--- Exercise ---
If a picture appears in the records, leave it out and transcribe the rest exactly.

Object state comparisons

━━━━━━━━━━━━━━━━

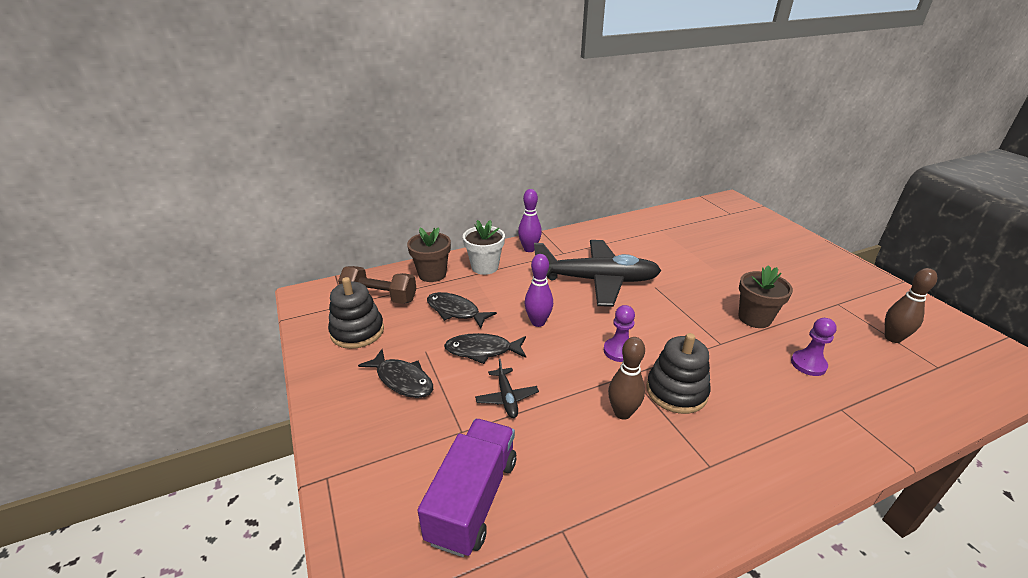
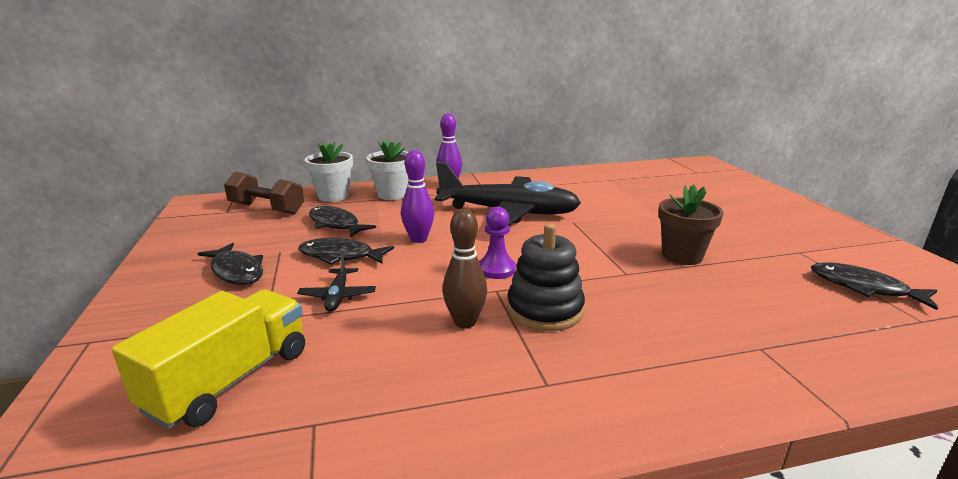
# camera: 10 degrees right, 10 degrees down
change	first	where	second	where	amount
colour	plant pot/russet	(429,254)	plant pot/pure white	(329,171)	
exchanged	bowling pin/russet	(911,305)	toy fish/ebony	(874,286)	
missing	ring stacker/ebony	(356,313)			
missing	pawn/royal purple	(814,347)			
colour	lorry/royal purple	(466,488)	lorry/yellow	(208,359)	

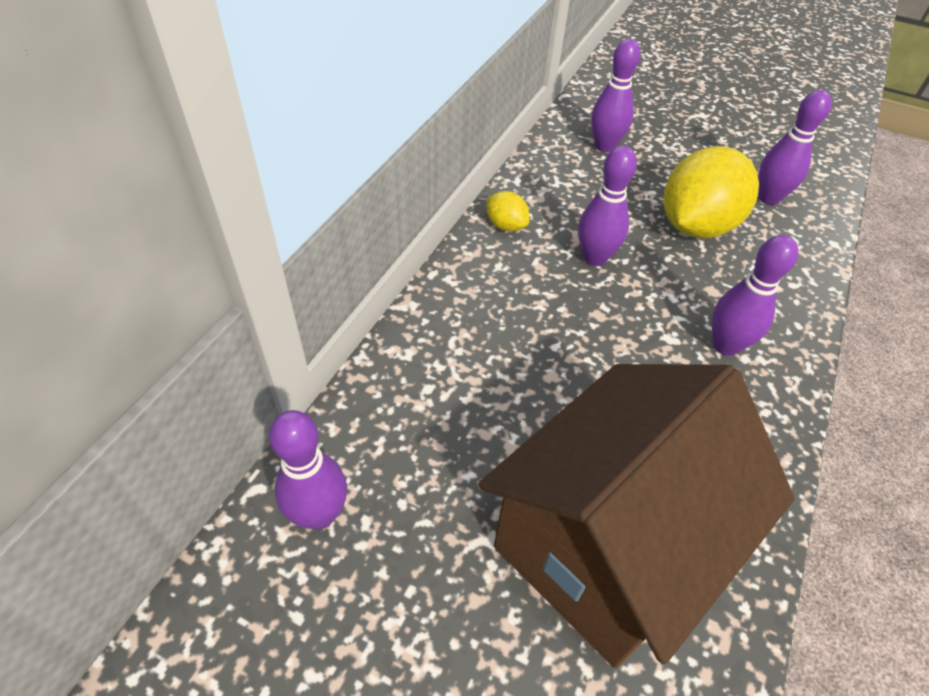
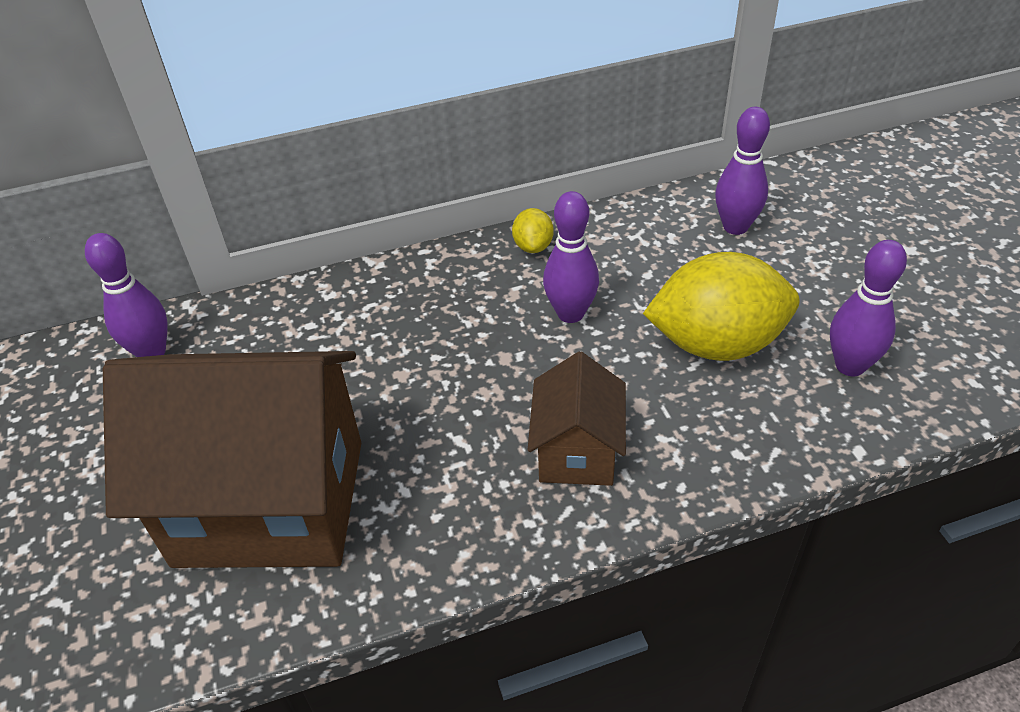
# camera: 50 degrees right, 5 degrees down
change	first	where	second	where	amount
exchanged	bowling pin/royal purple	(755,295)	house/russet	(576,419)	

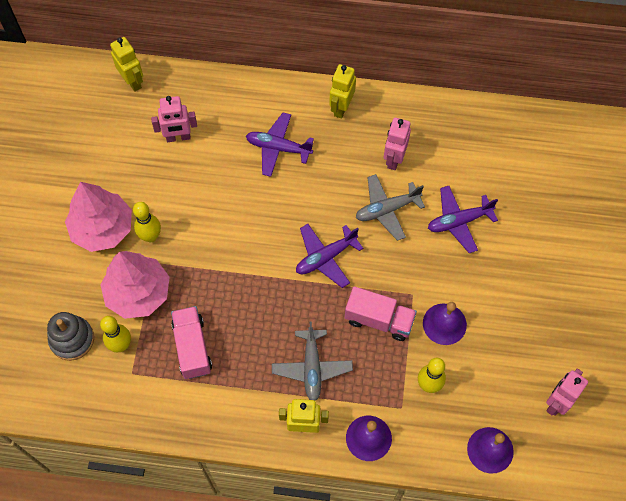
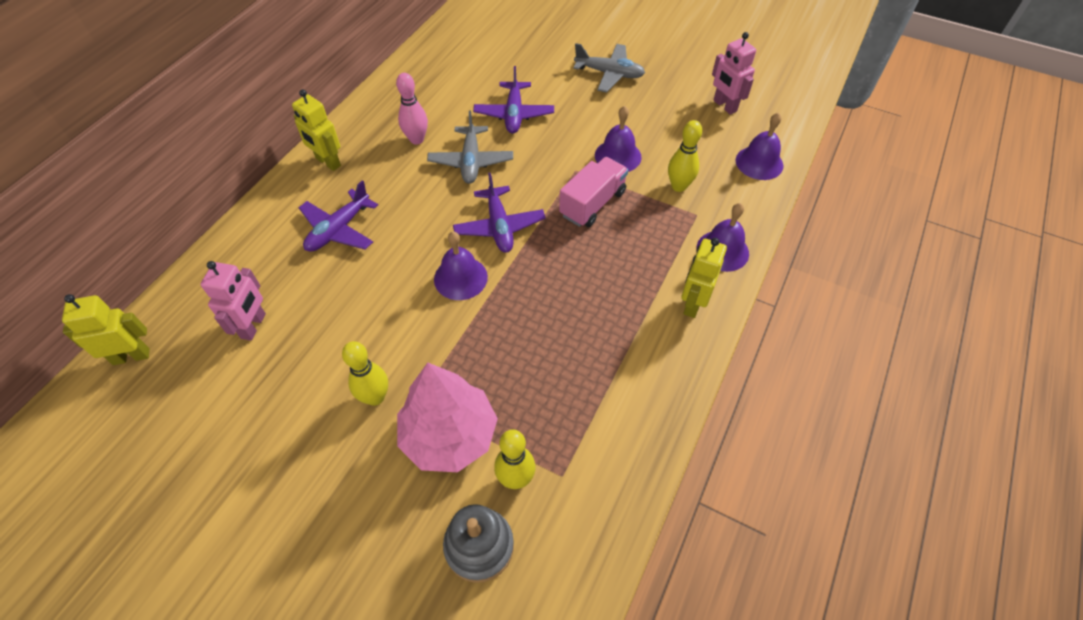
# camera: 70 degrees left, 10 degrees down
change	first	where	second	where	amount
exchanged	toy robot/rosy	(397,144)	bowling pin/rosy	(412,109)	
missing	tree/rosy	(98,217)			
missing	lorry/rosy	(191,342)			
relocated	aeroplane/gray	(312,361)		(609,68)	
appeared			school bell/royal purple	(461,266)	

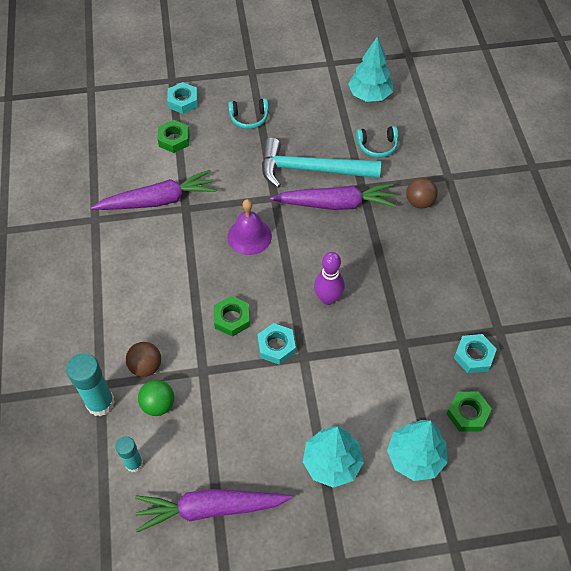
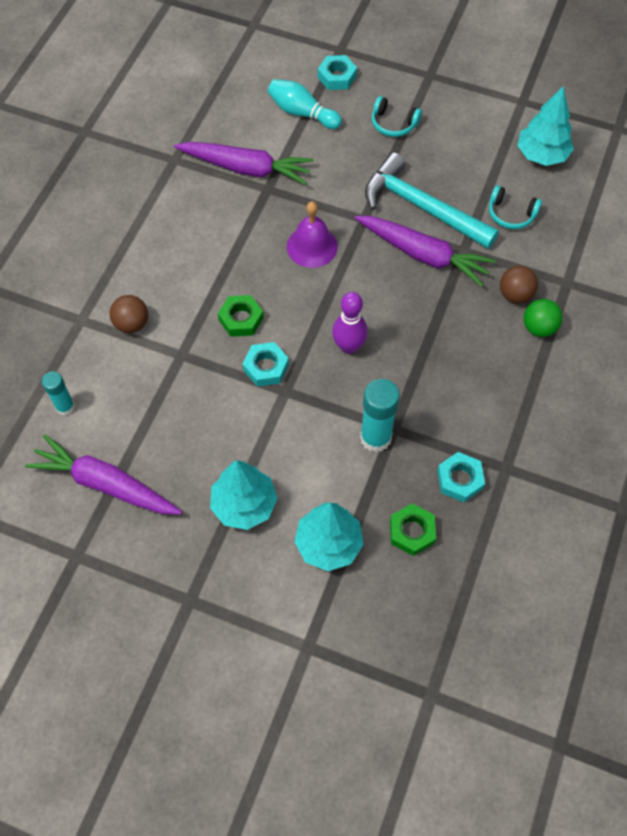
# camera: 30 degrees right, 5 degrees up
change	first	where	second	where	amount
exchanged	hex nut/emerald	(173,136)	bowling pin/aqua	(305,104)	
relocated	stick of glue/aqua	(90,385)		(380,415)	
relocated	ball/emerald	(156,398)		(543,318)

━━━━━━━━━━━━━━━━

--- Task output ---
# camera: 10 degrees right, 10 degrees down
change	first	where	second	where	amount
colour	plant pot/russet	(429,254)	plant pot/pure white	(329,171)	
exchanged	bowling pin/russet	(911,305)	toy fish/ebony	(874,286)	
missing	ring stacker/ebony	(356,313)			
missing	pawn/royal purple	(814,347)			
colour	lorry/royal purple	(466,488)	lorry/yellow	(208,359)	

# camera: 50 degrees right, 5 degrees down
change	first	where	second	where	amount
exchanged	bowling pin/royal purple	(755,295)	house/russet	(576,419)	

# camera: 70 degrees left, 10 degrees down
change	first	where	second	where	amount
exchanged	toy robot/rosy	(397,144)	bowling pin/rosy	(412,109)	
missing	tree/rosy	(98,217)			
missing	lorry/rosy	(191,342)			
relocated	aeroplane/gray	(312,361)		(609,68)	
appeared			school bell/royal purple	(461,266)	

# camera: 30 degrees right, 5 degrees up
change	first	where	second	where	amount
exchanged	hex nut/emerald	(173,136)	bowling pin/aqua	(305,104)	
relocated	stick of glue/aqua	(90,385)		(380,415)	
relocated	ball/emerald	(156,398)		(543,318)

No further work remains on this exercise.